— EXERCISE DESCRIPTION —
Leaving the images aside, transcribe all the data below exactly.

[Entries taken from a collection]
-=-=-

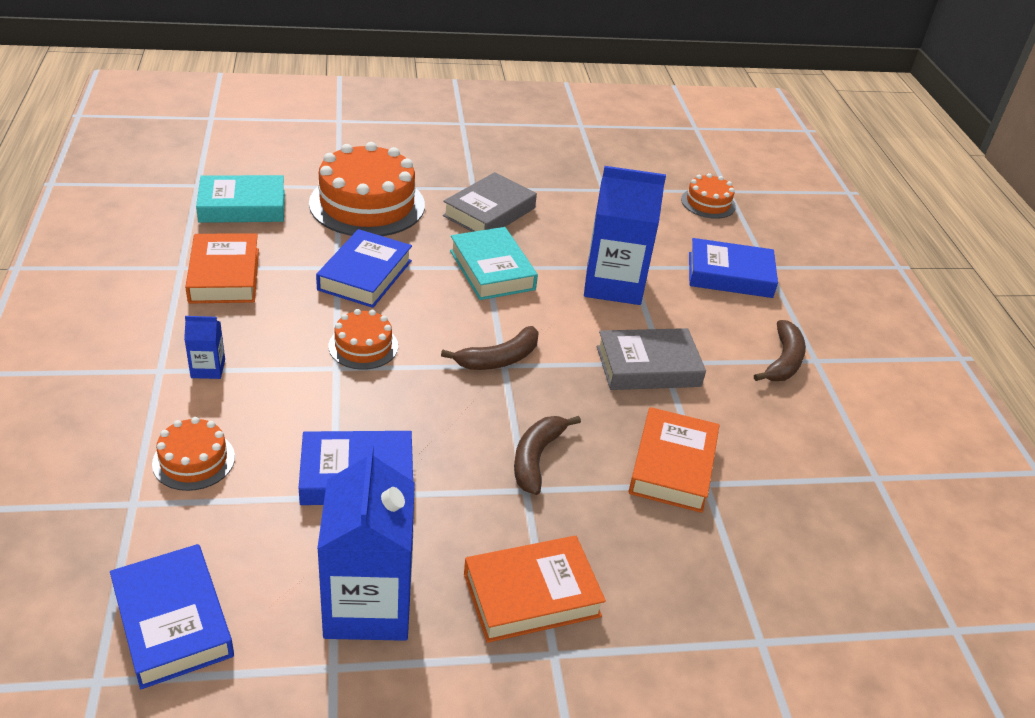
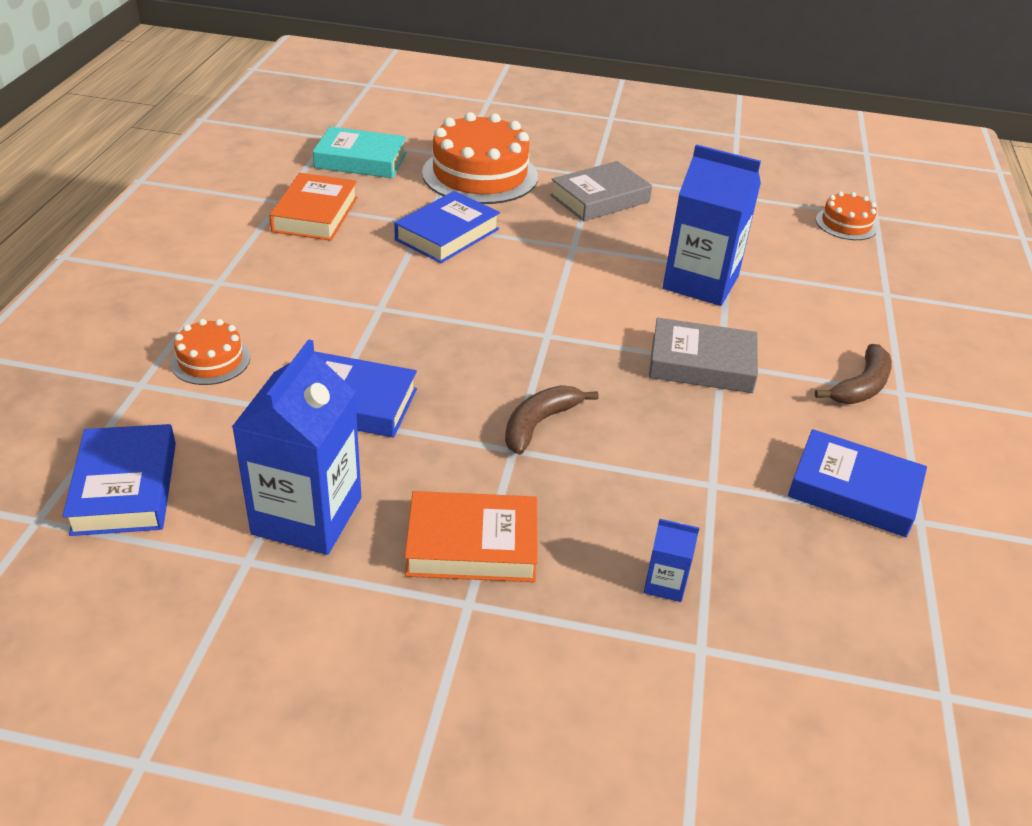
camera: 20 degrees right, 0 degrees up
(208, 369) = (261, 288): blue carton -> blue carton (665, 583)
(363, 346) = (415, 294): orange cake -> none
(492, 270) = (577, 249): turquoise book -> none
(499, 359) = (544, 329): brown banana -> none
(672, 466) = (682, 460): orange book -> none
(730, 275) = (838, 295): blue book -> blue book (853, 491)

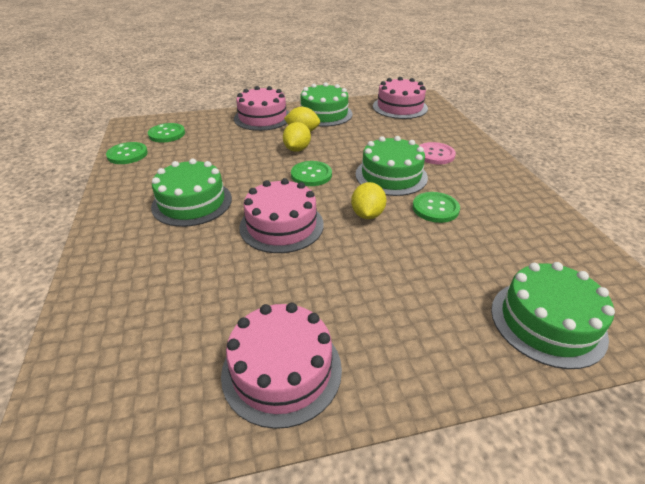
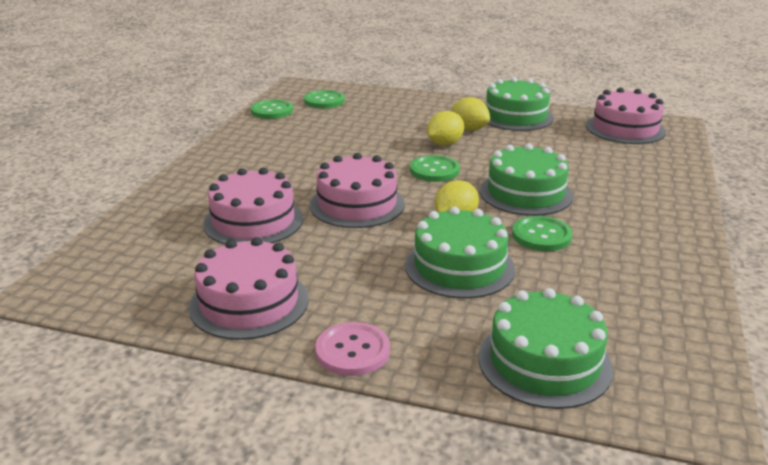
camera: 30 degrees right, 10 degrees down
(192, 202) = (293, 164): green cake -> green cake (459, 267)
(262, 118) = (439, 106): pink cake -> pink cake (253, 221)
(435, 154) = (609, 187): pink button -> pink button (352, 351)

-=-=-

— SOLUTION —
camera: 20 degrees right, 0 degrees up
(208, 369) = (261, 288): blue carton -> blue carton (665, 583)
(363, 346) = (415, 294): orange cake -> none
(492, 270) = (577, 249): turquoise book -> none
(499, 359) = (544, 329): brown banana -> none
(672, 466) = (682, 460): orange book -> none
(730, 275) = (838, 295): blue book -> blue book (853, 491)

camera: 30 degrees right, 10 degrees down
(192, 202) = (293, 164): green cake -> green cake (459, 267)
(262, 118) = (439, 106): pink cake -> pink cake (253, 221)
(435, 154) = (609, 187): pink button -> pink button (352, 351)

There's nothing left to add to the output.